## Problem description
Reduce the material below to its lines containing "grey".
__________________________________________________
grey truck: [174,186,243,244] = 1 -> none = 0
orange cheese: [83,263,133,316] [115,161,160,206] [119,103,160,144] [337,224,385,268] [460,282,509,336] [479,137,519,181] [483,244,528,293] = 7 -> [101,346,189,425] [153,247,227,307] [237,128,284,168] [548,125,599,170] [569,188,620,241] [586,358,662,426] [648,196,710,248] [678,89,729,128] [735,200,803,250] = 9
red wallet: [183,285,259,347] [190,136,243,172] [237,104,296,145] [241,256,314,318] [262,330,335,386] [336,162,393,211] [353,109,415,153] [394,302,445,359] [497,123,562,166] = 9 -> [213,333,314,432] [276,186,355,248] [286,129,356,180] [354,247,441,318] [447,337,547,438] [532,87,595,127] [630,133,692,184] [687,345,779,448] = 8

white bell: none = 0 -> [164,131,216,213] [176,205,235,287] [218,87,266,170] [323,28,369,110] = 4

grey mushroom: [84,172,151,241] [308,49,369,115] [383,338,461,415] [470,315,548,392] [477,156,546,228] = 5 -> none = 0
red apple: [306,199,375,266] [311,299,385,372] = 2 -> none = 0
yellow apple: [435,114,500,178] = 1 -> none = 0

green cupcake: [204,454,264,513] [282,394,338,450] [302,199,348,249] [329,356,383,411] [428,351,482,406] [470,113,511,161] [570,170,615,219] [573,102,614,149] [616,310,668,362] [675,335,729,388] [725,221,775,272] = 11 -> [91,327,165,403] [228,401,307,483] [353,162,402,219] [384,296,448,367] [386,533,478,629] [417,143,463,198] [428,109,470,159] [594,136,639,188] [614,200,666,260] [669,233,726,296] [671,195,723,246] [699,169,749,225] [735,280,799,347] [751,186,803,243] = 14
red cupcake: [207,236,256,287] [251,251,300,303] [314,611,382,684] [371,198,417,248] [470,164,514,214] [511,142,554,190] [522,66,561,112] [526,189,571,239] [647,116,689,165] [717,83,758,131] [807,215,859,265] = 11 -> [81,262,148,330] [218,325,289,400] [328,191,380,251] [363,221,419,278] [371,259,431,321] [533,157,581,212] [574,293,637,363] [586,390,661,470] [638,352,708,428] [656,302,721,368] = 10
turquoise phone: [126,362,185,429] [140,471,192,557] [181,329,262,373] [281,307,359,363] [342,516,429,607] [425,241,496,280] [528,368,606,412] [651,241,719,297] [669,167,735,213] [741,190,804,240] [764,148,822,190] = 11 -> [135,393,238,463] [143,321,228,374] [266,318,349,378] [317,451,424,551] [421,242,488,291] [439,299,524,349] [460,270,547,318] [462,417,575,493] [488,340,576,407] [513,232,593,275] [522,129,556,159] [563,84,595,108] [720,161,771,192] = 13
__________________________________________________
## Response area
grey truck: [174,186,243,244] = 1 -> none = 0
grey mushroom: [84,172,151,241] [308,49,369,115] [383,338,461,415] [470,315,548,392] [477,156,546,228] = 5 -> none = 0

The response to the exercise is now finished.